Everything from the line holding "camera: 25 degrees right, 10 degrees up" through the final line of the records is to be transcribed exactly, except pictures, and nothing beyond that.

**ENTRIES PROVIDED**
++++++

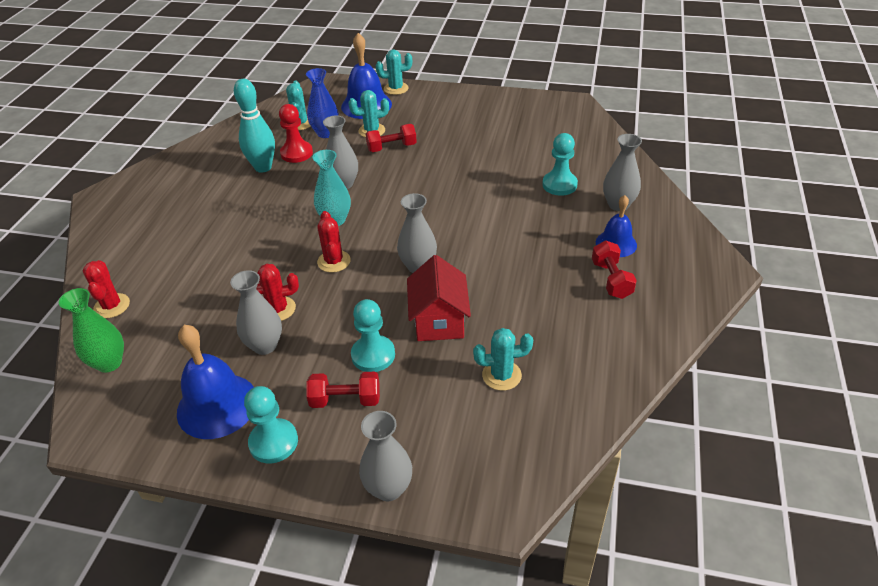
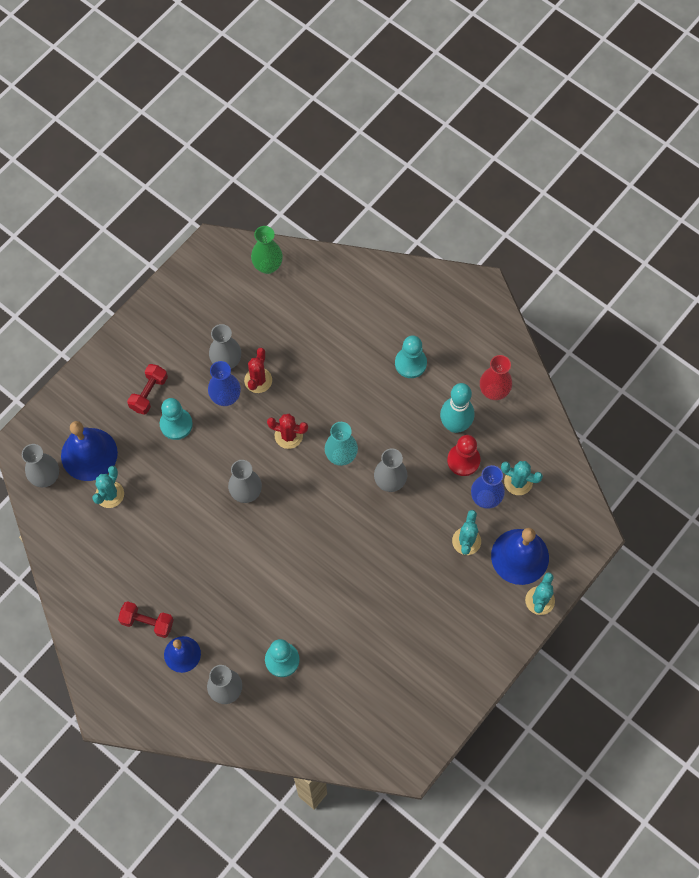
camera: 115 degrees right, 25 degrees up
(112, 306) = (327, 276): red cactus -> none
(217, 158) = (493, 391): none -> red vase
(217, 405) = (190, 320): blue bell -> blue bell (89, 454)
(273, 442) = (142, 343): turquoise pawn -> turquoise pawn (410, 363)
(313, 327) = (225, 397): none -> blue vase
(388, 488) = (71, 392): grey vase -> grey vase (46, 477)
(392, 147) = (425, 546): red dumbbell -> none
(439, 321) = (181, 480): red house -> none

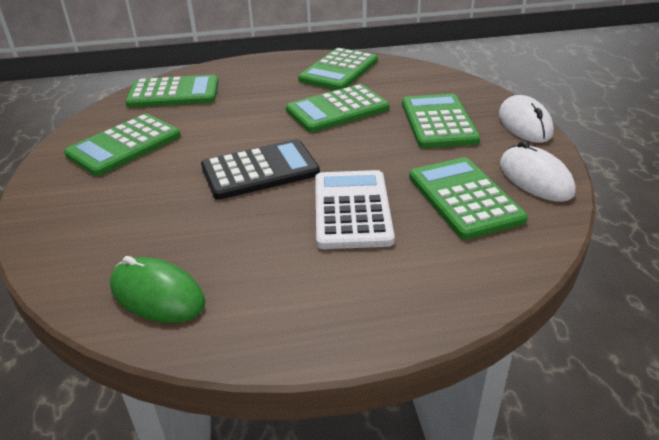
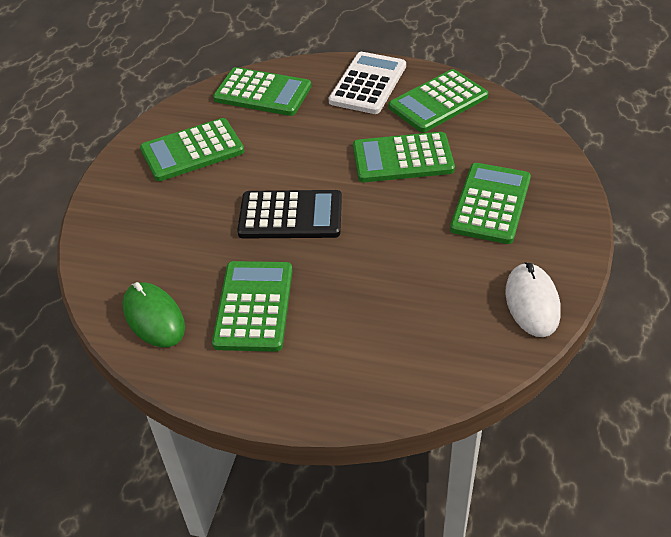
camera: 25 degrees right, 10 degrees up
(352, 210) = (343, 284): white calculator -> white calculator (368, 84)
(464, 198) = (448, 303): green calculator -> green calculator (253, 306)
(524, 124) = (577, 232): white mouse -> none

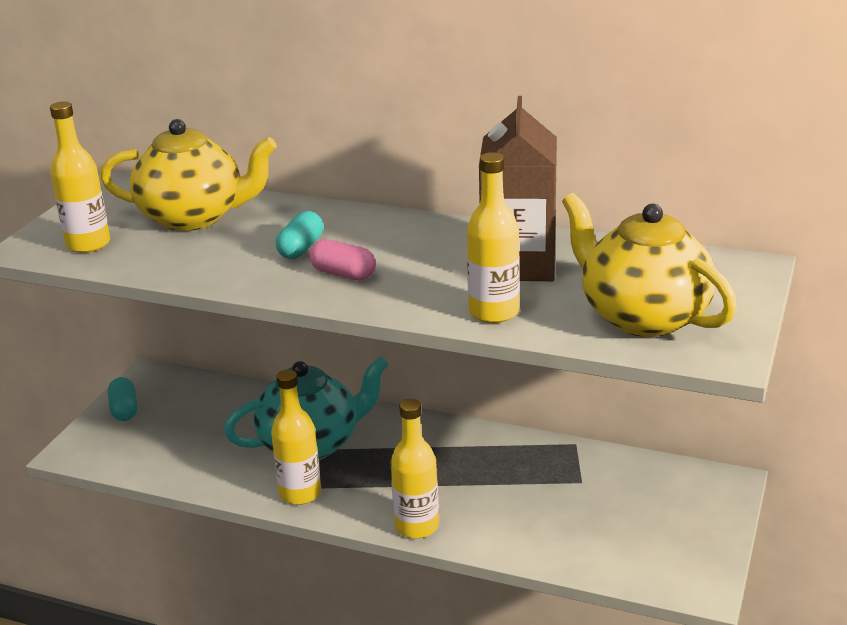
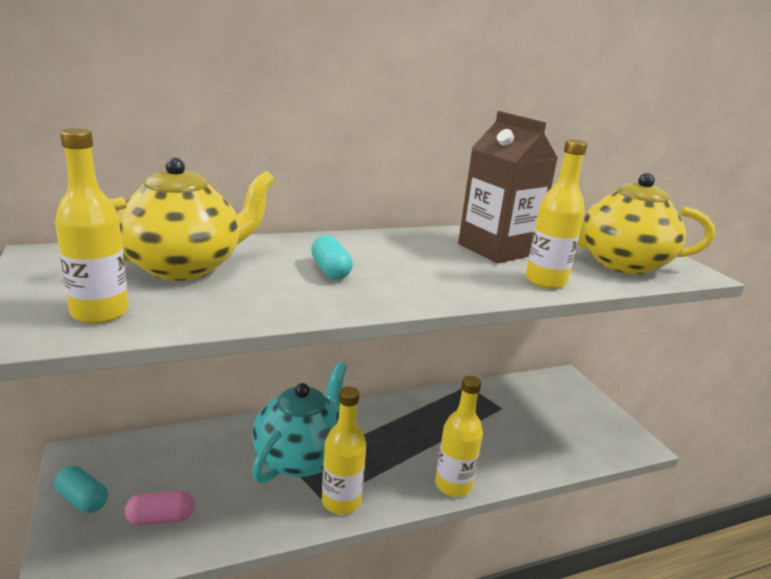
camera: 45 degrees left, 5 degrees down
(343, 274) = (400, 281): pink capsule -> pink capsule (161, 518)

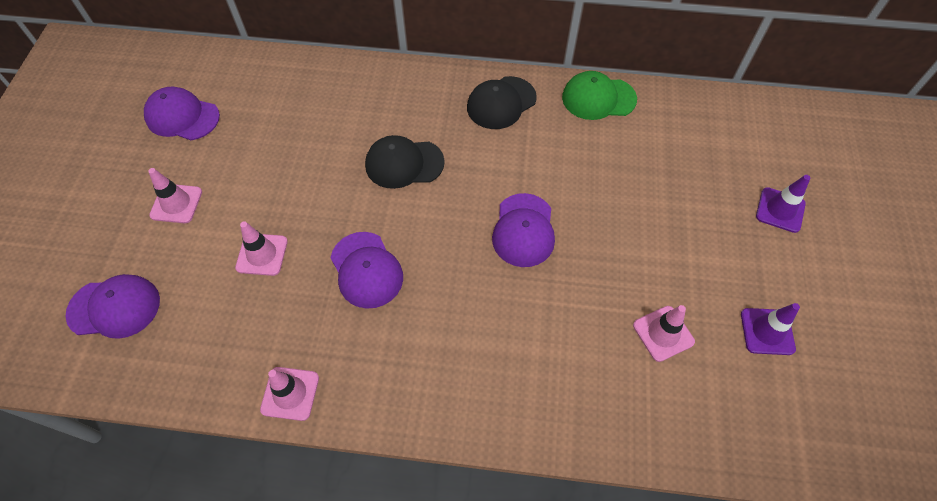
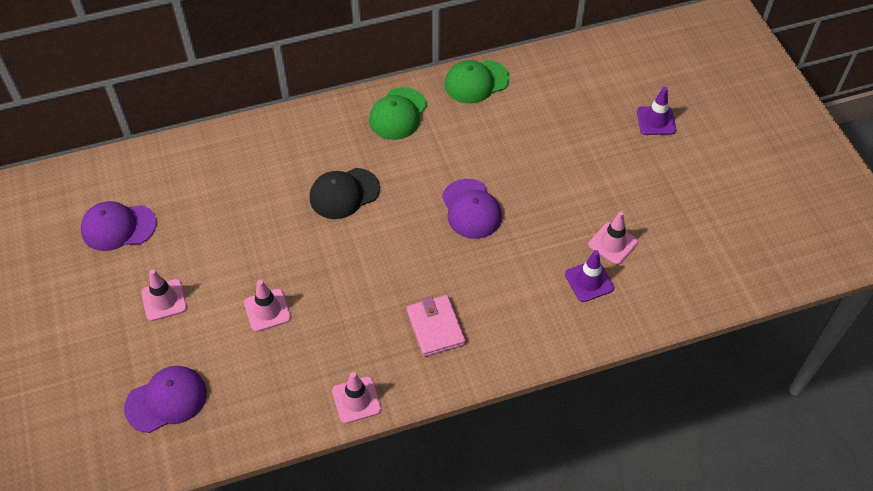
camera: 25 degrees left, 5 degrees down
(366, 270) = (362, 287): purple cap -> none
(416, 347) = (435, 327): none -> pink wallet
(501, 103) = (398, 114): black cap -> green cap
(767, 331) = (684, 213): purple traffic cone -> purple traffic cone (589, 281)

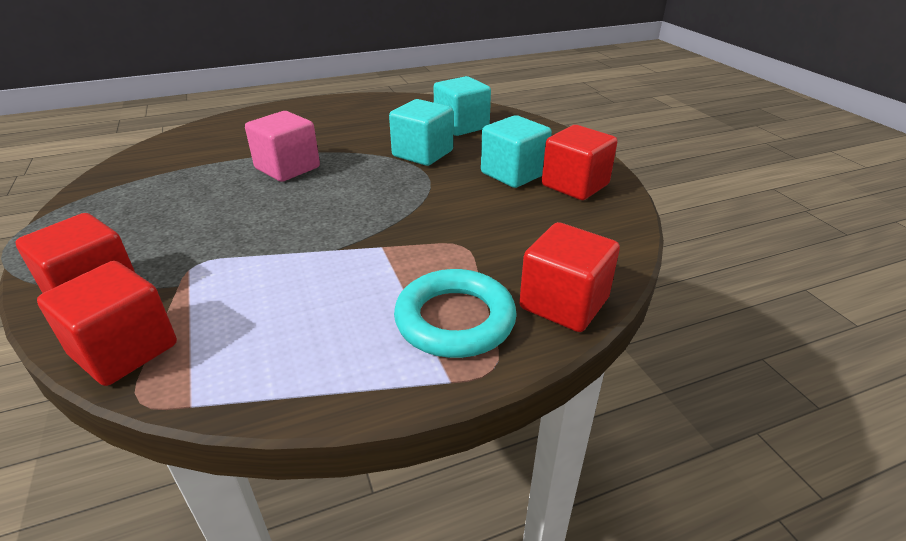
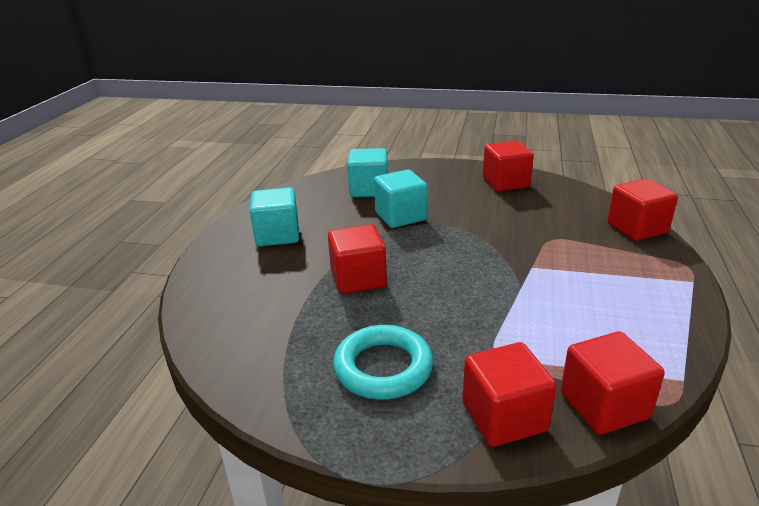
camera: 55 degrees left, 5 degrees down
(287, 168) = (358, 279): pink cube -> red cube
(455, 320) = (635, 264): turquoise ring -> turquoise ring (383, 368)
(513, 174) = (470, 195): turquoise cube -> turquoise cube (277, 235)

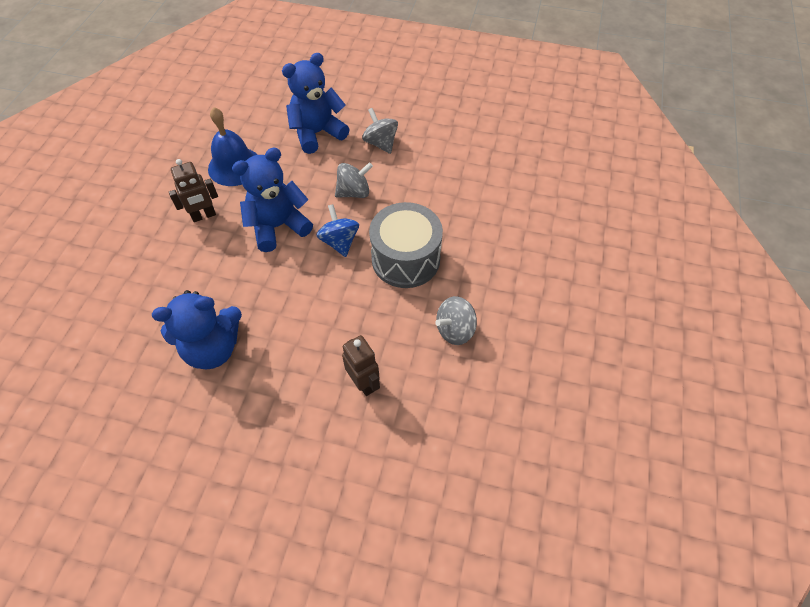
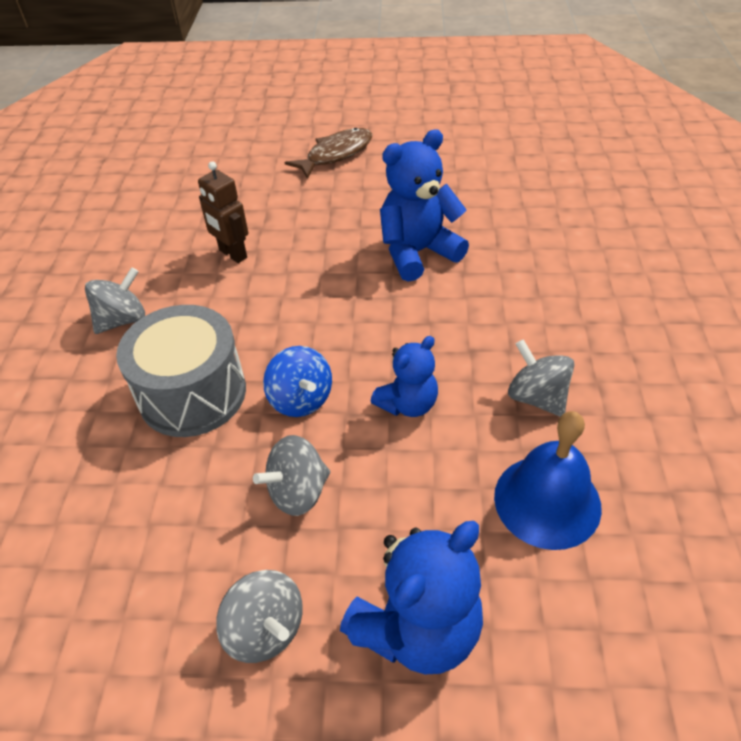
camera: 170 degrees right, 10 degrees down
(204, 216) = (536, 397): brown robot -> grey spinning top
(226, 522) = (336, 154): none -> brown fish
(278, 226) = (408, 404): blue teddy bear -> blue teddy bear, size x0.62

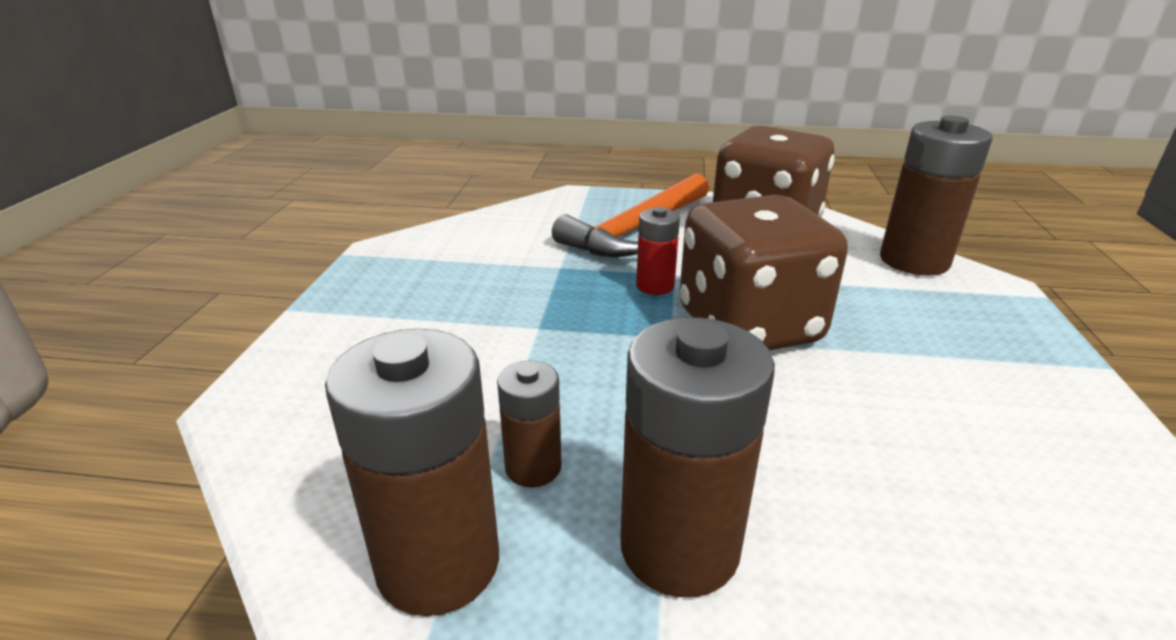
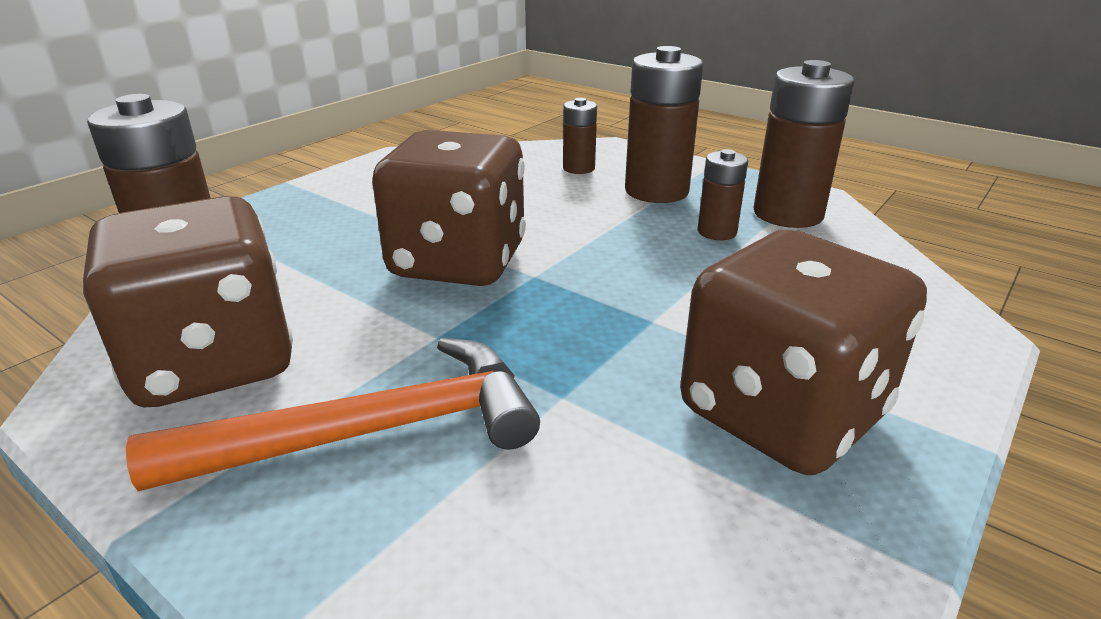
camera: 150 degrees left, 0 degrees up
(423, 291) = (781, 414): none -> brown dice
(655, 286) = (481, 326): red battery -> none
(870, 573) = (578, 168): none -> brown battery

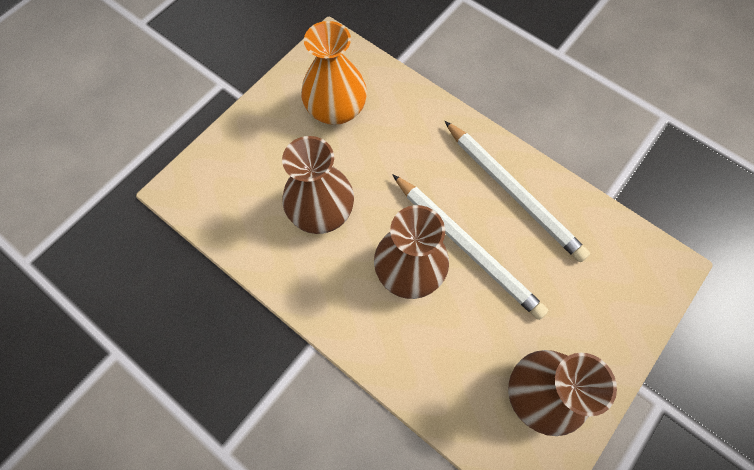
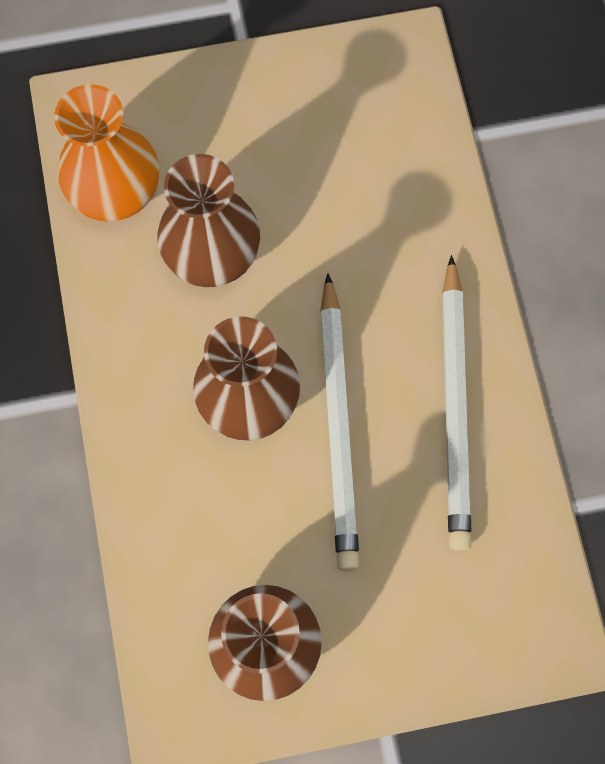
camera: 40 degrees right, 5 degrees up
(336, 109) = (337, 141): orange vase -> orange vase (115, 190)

++++++

**TASK RESULT**
camera: 25 degrees right, 10 degrees up
(352, 210) = (343, 284): white calculator -> white calculator (368, 84)
(464, 198) = (448, 303): green calculator -> green calculator (253, 306)
(524, 124) = (577, 232): white mouse -> none

camera: 45 degrees left, 5 degrees down
(343, 274) = (400, 281): pink capsule -> pink capsule (161, 518)

camera: 25 degrees left, 5 degrees down
(366, 270) = (362, 287): purple cap -> none
(416, 347) = (435, 327): none -> pink wallet
(501, 103) = (398, 114): black cap -> green cap
(767, 331) = (684, 213): purple traffic cone -> purple traffic cone (589, 281)

camera: 55 degrees left, 5 degrees down
(287, 168) = (358, 279): pink cube -> red cube
(455, 320) = (635, 264): turquoise ring -> turquoise ring (383, 368)
(513, 174) = (470, 195): turquoise cube -> turquoise cube (277, 235)

camera: 170 degrees right, 10 degrees down
(204, 216) = (536, 397): brown robot -> grey spinning top
(226, 522) = (336, 154): none -> brown fish
(278, 226) = (408, 404): blue teddy bear -> blue teddy bear, size x0.62

camera: 150 degrees left, 0 degrees up
(423, 291) = (781, 414): none -> brown dice
(655, 286) = (481, 326): red battery -> none
(870, 573) = (578, 168): none -> brown battery

camera: 40 degrees right, 5 degrees up
(336, 109) = (337, 141): orange vase -> orange vase (115, 190)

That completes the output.